Required action.
The copy should hold exactly the lines below from the one that contains "turquoise capsule: 3 -> 4" through the one that contains "red pencil: 2 -> 1" and nothing else, so no pictures.

--- Data provided Enclosed Below ---

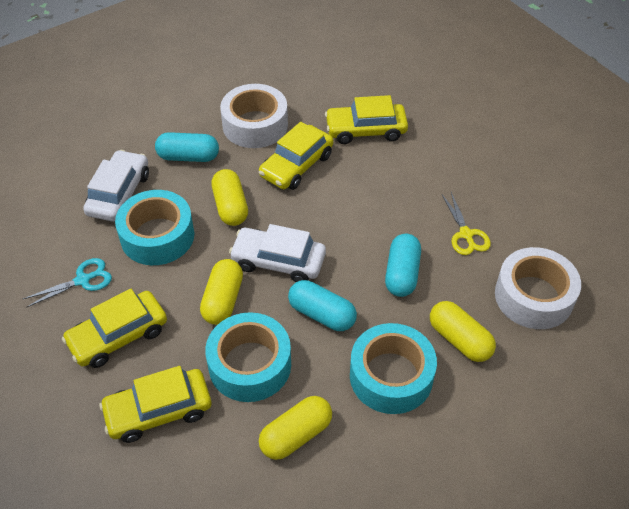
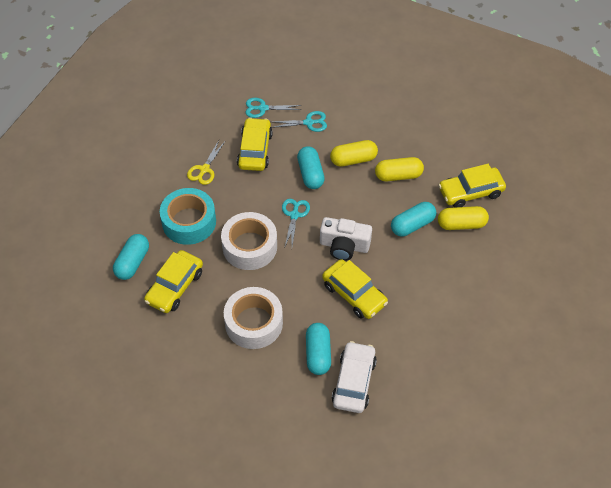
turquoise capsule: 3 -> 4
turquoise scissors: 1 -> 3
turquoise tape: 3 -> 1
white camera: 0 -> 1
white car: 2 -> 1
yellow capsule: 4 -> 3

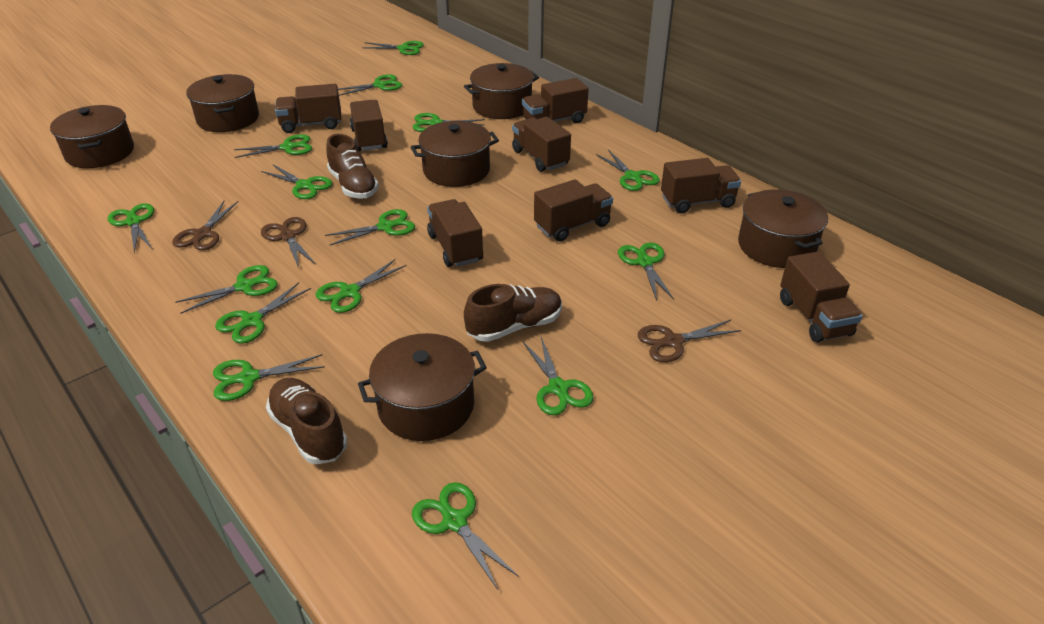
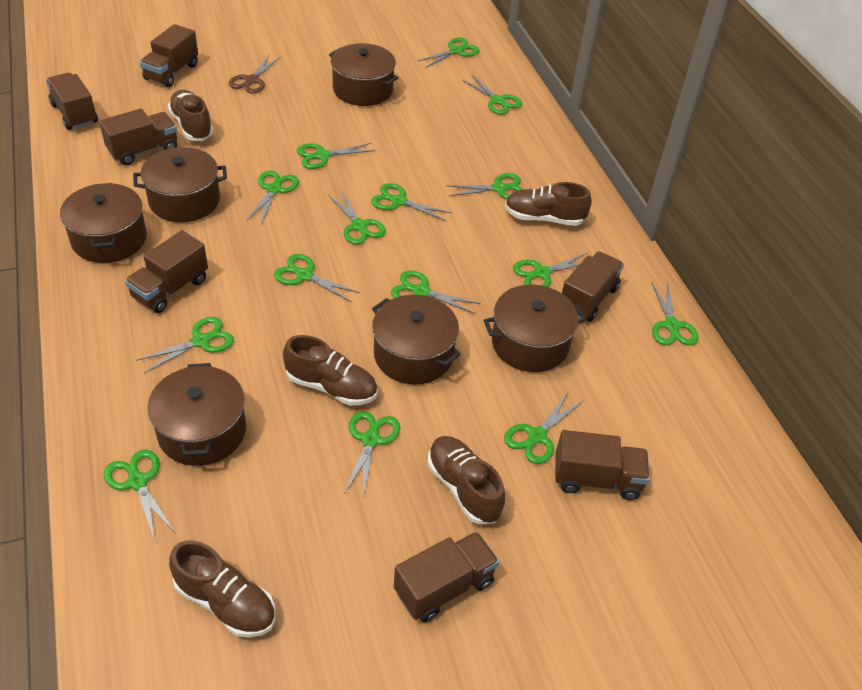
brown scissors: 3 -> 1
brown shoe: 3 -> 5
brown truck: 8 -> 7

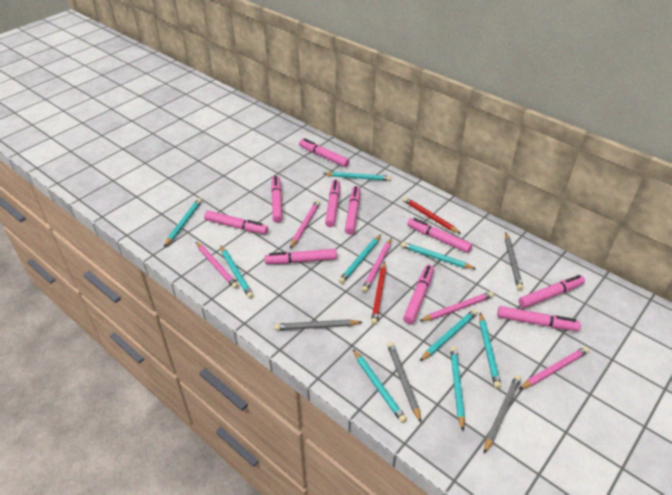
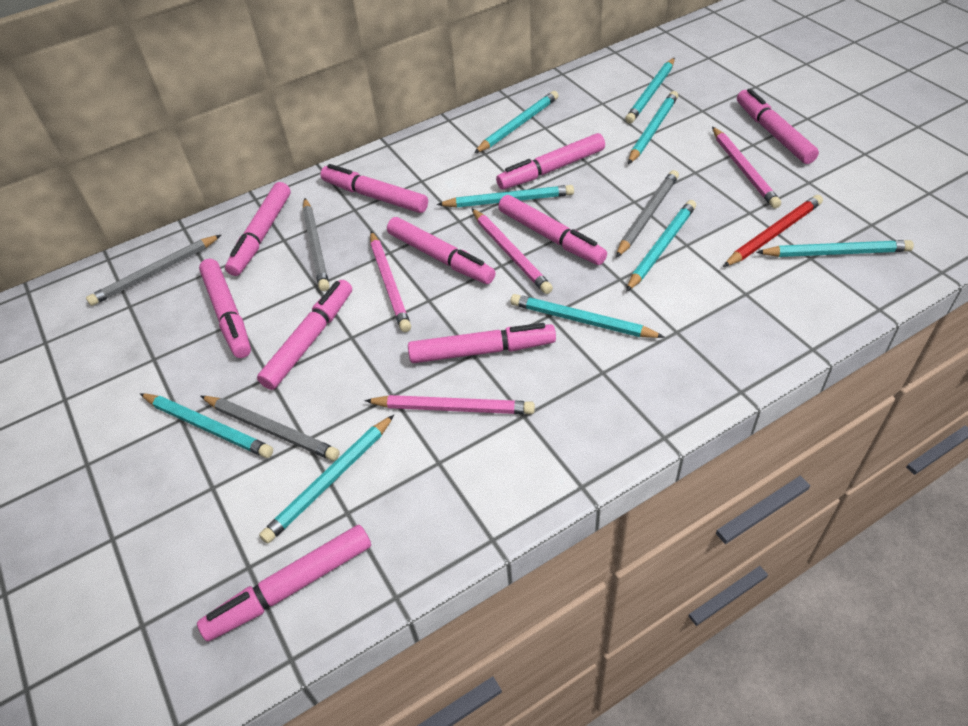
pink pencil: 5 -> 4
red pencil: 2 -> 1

--- End of Enclosed Data provided ---
--- Data provided Enclosed Below ---

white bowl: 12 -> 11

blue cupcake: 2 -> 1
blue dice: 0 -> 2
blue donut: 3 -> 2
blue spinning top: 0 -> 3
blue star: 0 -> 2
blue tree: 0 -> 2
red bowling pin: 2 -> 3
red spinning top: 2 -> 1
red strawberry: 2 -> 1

--- End of Enclosed Data provided ---
--- Data provided Enclosed Below ---

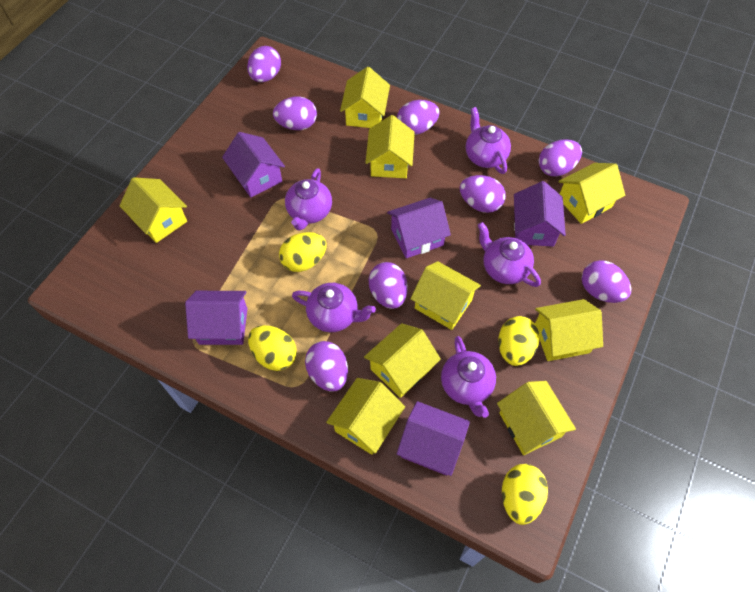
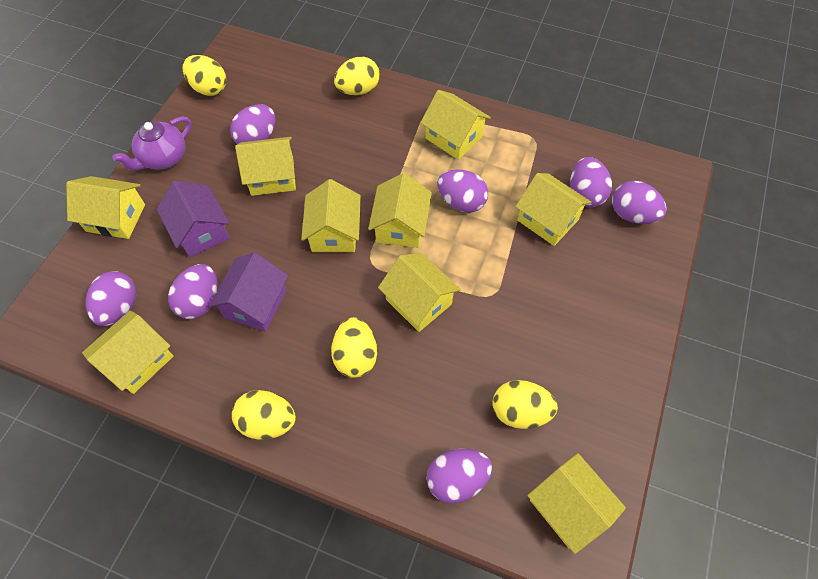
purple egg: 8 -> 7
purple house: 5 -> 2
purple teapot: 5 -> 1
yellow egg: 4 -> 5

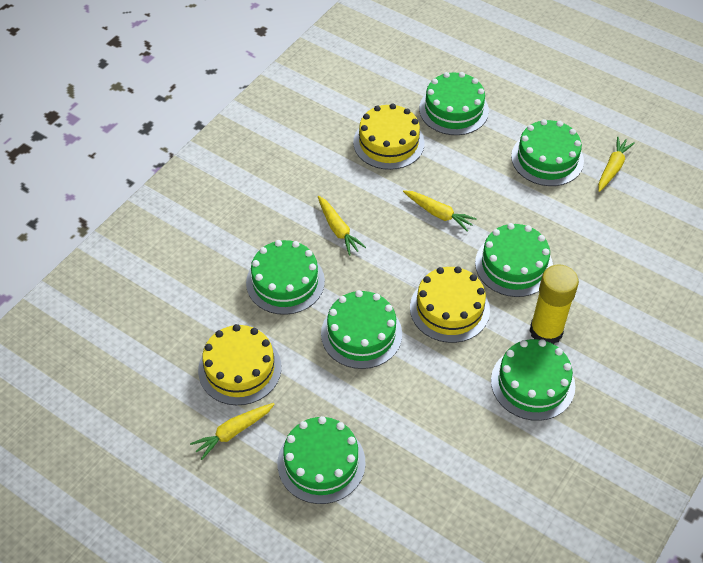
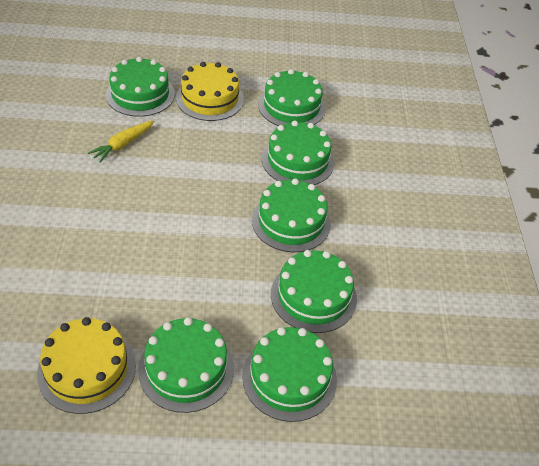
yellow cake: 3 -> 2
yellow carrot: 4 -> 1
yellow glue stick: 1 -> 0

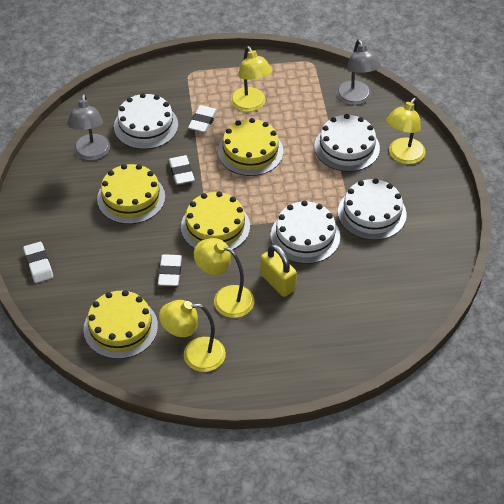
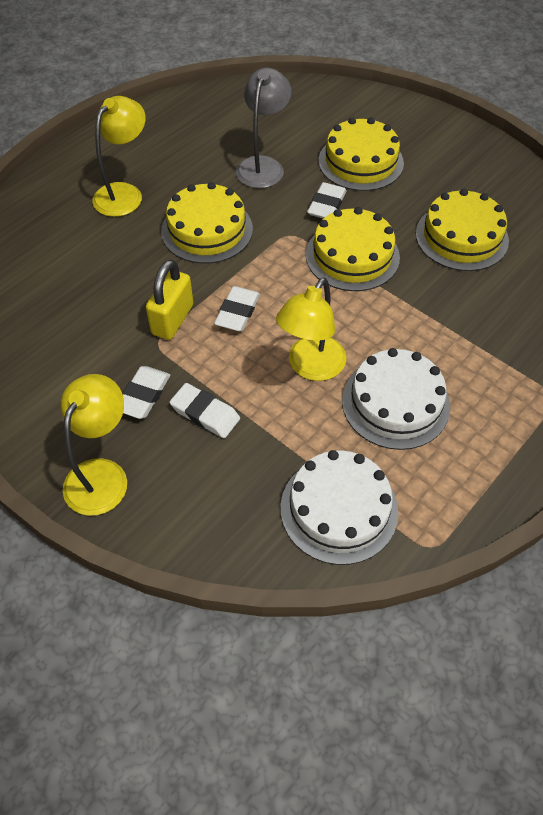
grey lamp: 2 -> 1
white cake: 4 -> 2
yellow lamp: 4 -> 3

--- End of Enclosed Data provided ---

Exercise response.
turquoise capsule: 3 -> 4
turquoise scissors: 1 -> 3
turquoise tape: 3 -> 1
white camera: 0 -> 1
white car: 2 -> 1
yellow capsule: 4 -> 3

brown scissors: 3 -> 1
brown shoe: 3 -> 5
brown truck: 8 -> 7

pink pencil: 5 -> 4
red pencil: 2 -> 1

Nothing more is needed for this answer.